======== Data to examine

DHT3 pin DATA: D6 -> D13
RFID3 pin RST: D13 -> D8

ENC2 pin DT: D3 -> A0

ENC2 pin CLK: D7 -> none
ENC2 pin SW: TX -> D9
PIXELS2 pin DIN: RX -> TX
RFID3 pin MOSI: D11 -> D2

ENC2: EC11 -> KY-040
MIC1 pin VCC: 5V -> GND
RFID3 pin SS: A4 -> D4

================
======== Data to examine

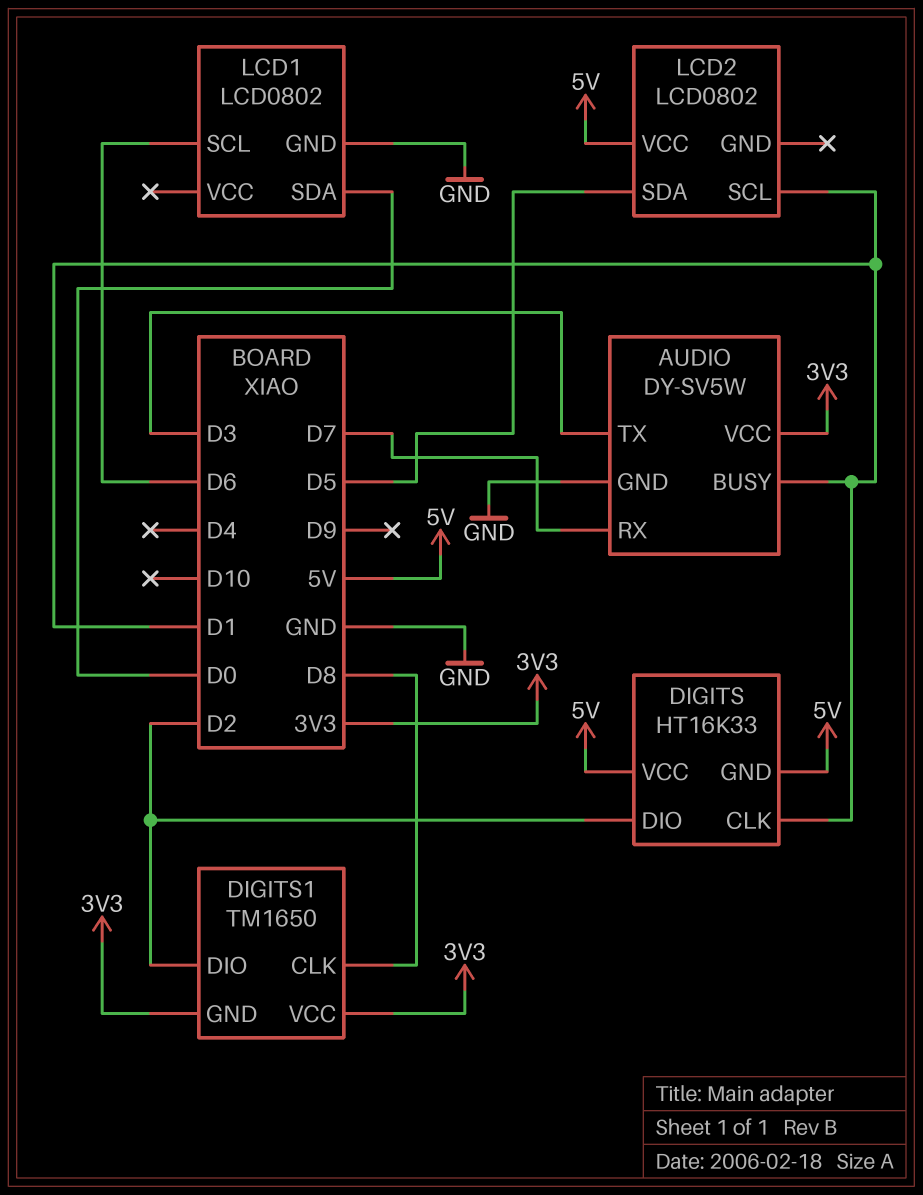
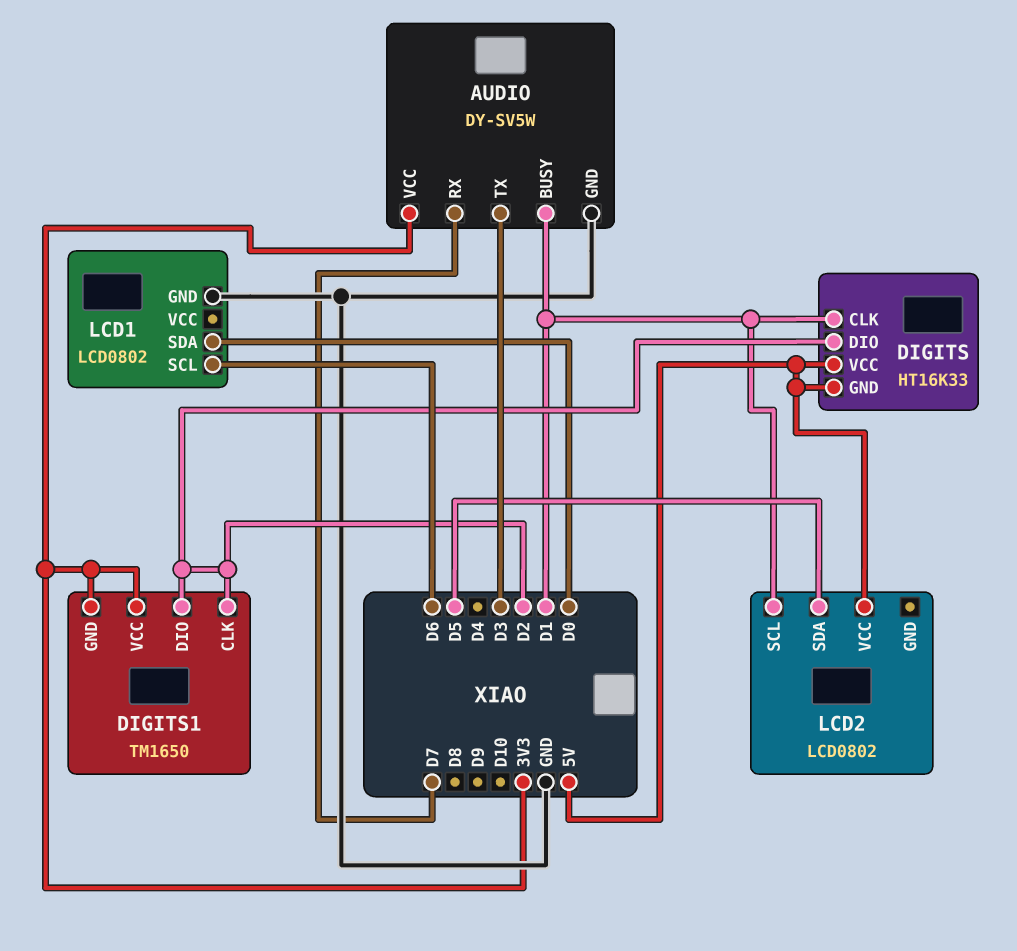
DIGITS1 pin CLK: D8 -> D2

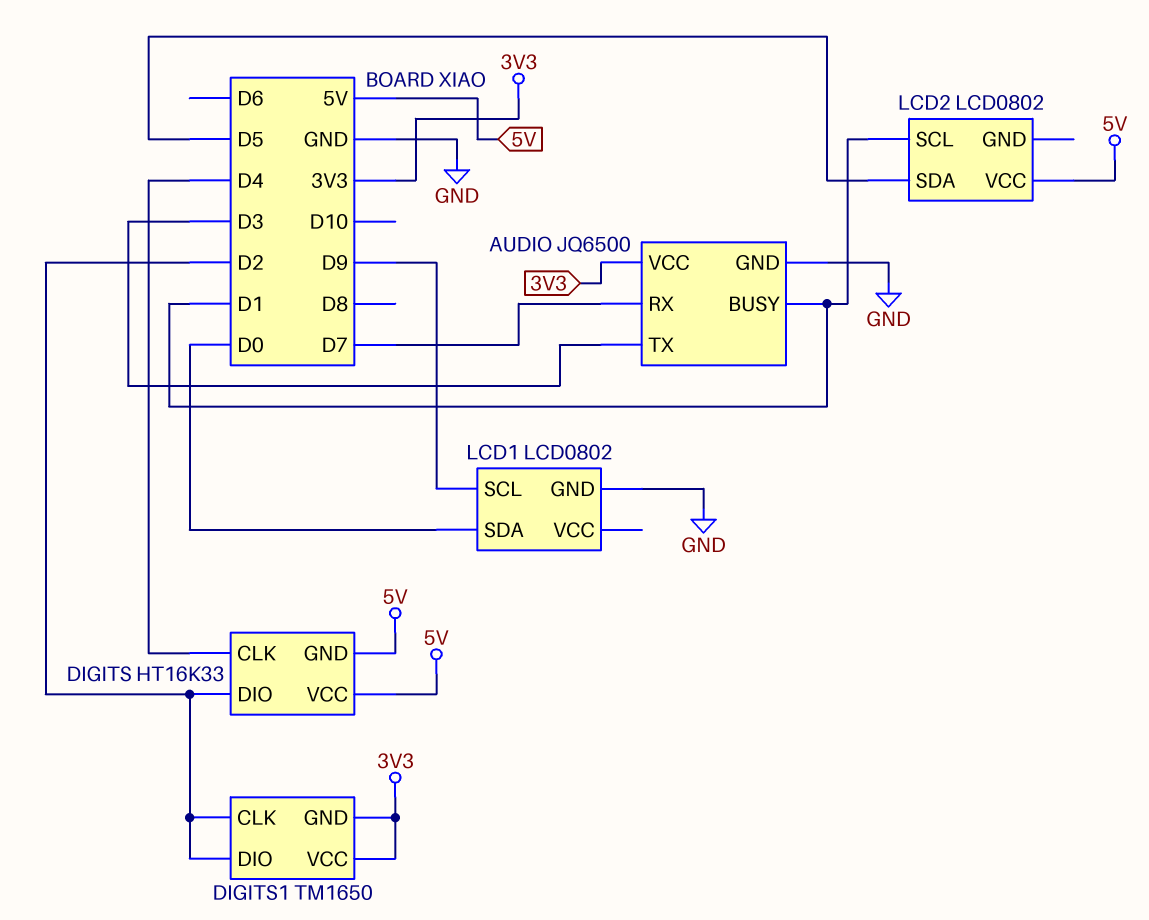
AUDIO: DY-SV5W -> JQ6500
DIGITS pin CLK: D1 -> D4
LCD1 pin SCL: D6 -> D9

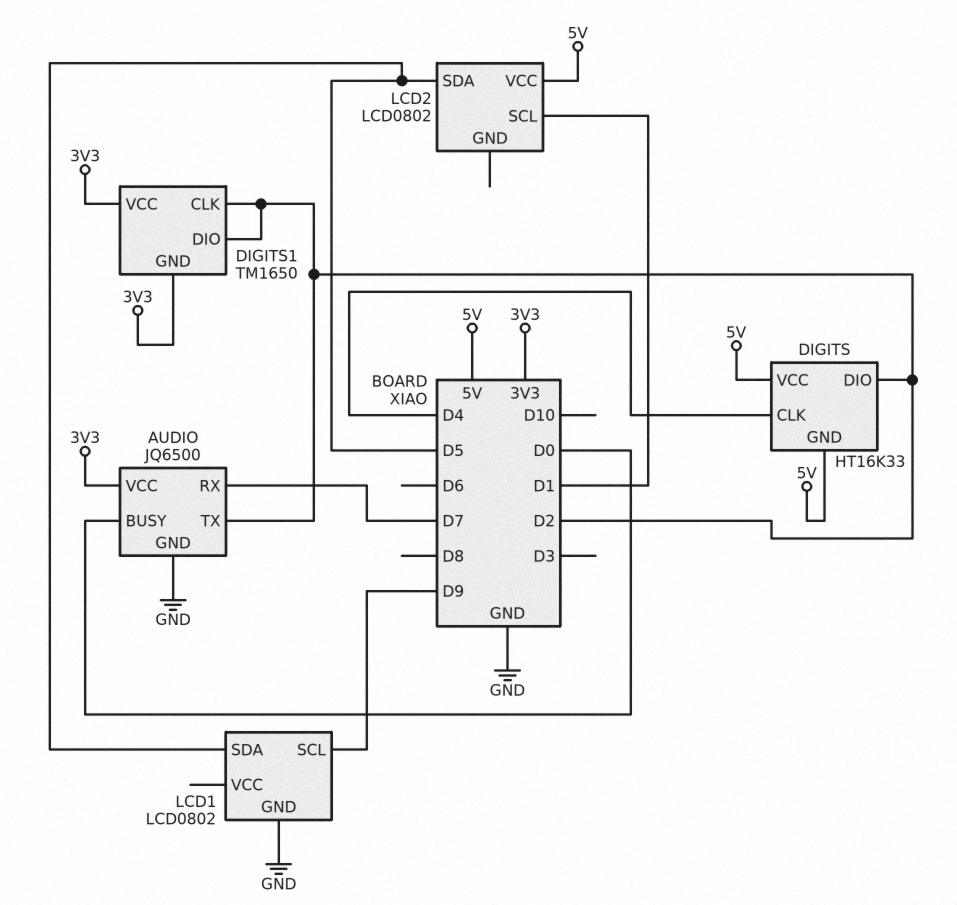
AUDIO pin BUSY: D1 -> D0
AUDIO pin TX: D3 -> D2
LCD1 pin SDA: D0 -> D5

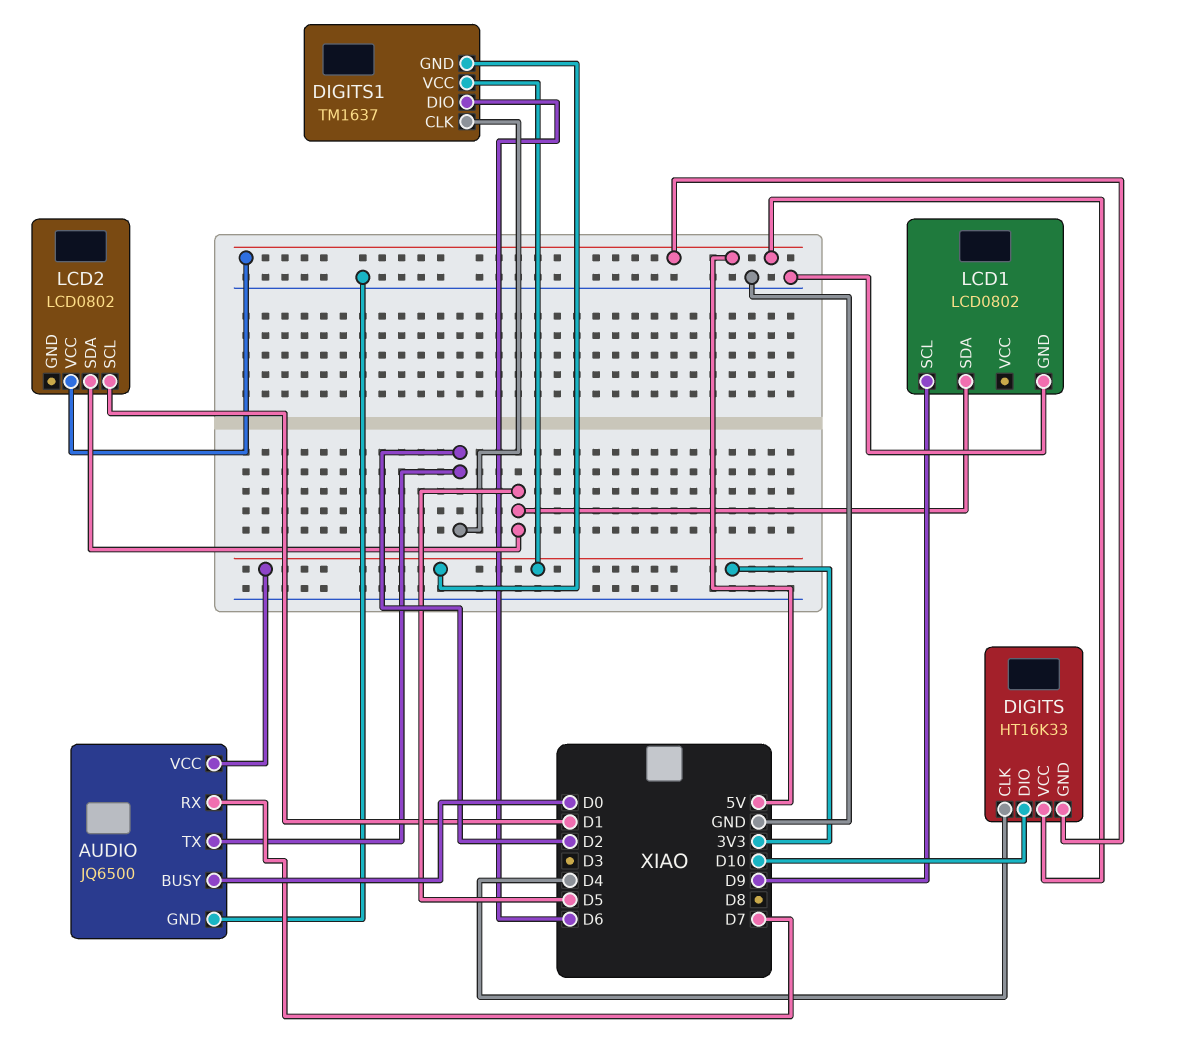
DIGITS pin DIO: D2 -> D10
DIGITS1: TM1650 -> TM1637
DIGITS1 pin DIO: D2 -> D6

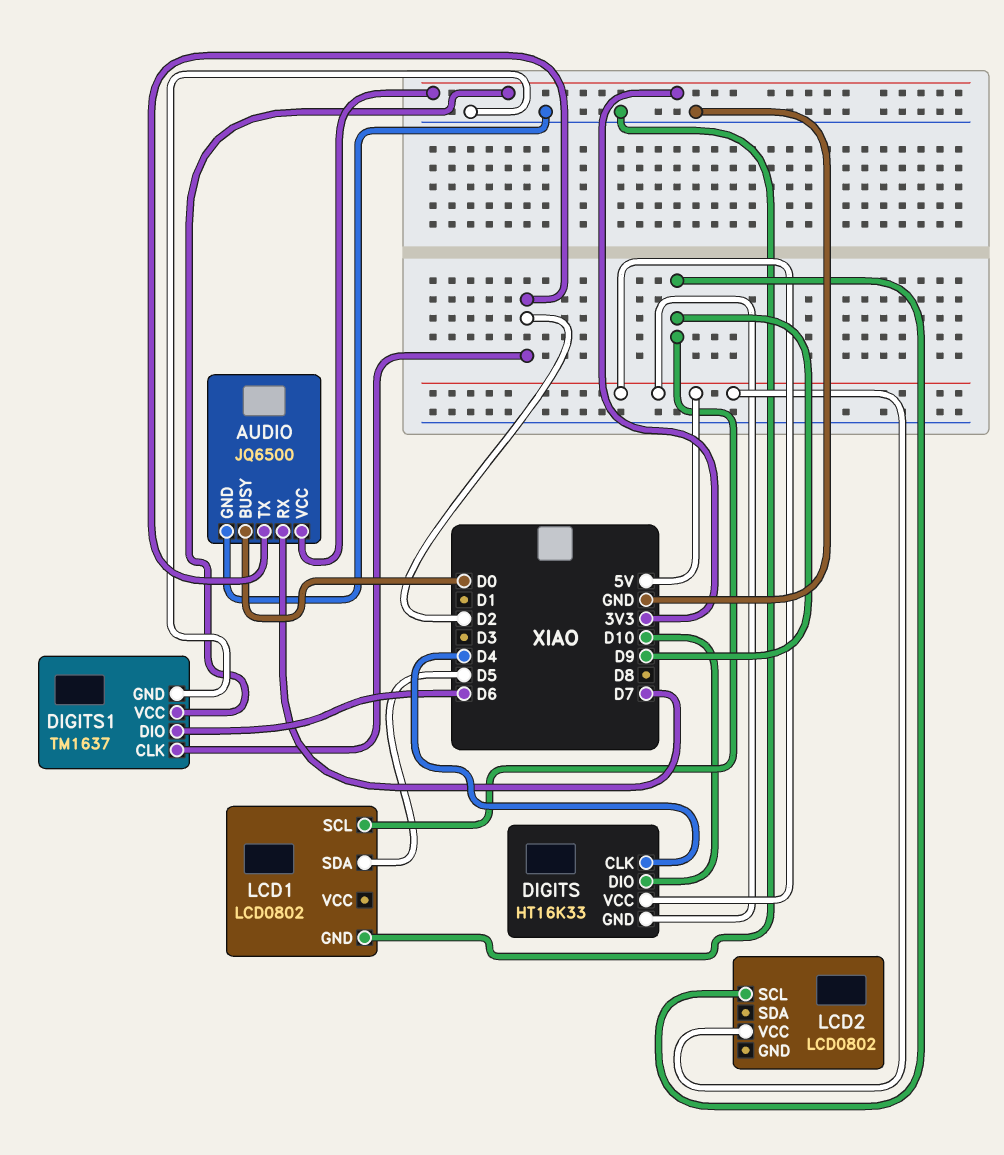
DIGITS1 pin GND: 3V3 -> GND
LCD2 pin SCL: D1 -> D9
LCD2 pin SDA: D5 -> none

================

Assignment: From the records above, copy exactly the lines starting at the one with "DIGITS1: TM1650 -> TM1637" and ending at the one with "LCD2 pin SDA: D5 -> none", and no others. Pictures stay out.

Problem solution:
DIGITS1: TM1650 -> TM1637
DIGITS1 pin DIO: D2 -> D6

DIGITS1 pin GND: 3V3 -> GND
LCD2 pin SCL: D1 -> D9
LCD2 pin SDA: D5 -> none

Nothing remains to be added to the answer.